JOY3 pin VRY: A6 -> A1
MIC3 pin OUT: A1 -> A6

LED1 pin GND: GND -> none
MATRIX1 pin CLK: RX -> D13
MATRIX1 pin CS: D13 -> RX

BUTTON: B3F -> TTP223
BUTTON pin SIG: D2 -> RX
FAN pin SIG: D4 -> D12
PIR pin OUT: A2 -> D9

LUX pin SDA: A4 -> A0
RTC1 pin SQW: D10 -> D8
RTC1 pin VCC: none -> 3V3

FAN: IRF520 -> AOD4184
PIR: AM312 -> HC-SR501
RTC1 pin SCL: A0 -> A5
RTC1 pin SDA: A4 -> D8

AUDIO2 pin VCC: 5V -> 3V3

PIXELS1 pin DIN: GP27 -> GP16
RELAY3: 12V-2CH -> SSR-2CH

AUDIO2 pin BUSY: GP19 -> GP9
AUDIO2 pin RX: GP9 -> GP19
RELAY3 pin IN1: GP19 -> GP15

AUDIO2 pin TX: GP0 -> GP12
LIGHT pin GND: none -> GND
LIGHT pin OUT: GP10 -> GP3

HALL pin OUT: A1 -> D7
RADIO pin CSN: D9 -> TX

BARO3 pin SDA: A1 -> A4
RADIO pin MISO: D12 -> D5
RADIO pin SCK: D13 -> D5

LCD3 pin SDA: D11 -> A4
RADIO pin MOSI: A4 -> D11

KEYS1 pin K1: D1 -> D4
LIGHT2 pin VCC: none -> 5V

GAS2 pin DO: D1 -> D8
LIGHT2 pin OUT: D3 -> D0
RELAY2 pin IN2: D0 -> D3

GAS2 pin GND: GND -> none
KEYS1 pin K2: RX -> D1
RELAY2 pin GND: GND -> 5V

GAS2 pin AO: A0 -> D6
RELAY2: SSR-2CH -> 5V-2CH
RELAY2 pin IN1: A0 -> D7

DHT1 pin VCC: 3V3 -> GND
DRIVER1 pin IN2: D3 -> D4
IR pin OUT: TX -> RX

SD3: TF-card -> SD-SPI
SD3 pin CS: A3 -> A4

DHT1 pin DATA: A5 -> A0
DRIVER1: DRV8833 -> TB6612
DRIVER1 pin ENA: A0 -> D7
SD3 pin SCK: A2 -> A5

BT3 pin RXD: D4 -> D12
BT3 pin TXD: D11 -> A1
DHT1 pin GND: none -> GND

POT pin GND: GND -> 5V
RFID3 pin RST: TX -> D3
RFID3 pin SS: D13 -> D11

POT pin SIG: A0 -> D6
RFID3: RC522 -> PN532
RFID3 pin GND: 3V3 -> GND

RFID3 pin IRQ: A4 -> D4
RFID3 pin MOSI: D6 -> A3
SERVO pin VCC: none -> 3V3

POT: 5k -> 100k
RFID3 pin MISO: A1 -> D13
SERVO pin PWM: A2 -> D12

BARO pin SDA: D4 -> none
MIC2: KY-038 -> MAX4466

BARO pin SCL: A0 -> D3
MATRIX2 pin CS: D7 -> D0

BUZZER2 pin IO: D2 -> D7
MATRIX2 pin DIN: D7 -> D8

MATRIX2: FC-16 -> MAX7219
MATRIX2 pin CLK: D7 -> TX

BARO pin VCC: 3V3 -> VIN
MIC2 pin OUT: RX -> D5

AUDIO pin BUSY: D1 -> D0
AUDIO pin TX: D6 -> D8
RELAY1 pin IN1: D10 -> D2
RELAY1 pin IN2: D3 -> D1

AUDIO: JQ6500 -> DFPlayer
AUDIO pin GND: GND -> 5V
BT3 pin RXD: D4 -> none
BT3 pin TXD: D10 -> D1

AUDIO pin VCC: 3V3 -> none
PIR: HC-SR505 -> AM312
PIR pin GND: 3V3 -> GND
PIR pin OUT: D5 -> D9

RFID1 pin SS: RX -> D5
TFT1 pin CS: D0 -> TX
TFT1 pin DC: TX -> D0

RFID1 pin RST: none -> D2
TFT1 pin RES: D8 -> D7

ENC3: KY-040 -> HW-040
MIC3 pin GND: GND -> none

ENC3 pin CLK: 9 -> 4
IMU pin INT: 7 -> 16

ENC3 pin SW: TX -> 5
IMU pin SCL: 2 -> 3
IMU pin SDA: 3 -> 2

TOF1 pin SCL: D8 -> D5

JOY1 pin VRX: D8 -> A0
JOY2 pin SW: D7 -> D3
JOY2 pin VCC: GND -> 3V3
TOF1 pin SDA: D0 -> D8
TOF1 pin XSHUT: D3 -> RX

━━━━━━━━

About this exercise = Word for word, repeat the data from its first line through the line with "RTC1 pin SCL: A0 -> A5", including both of those lines and no others.

The completed task =
JOY3 pin VRY: A6 -> A1
MIC3 pin OUT: A1 -> A6

LED1 pin GND: GND -> none
MATRIX1 pin CLK: RX -> D13
MATRIX1 pin CS: D13 -> RX

BUTTON: B3F -> TTP223
BUTTON pin SIG: D2 -> RX
FAN pin SIG: D4 -> D12
PIR pin OUT: A2 -> D9

LUX pin SDA: A4 -> A0
RTC1 pin SQW: D10 -> D8
RTC1 pin VCC: none -> 3V3

FAN: IRF520 -> AOD4184
PIR: AM312 -> HC-SR501
RTC1 pin SCL: A0 -> A5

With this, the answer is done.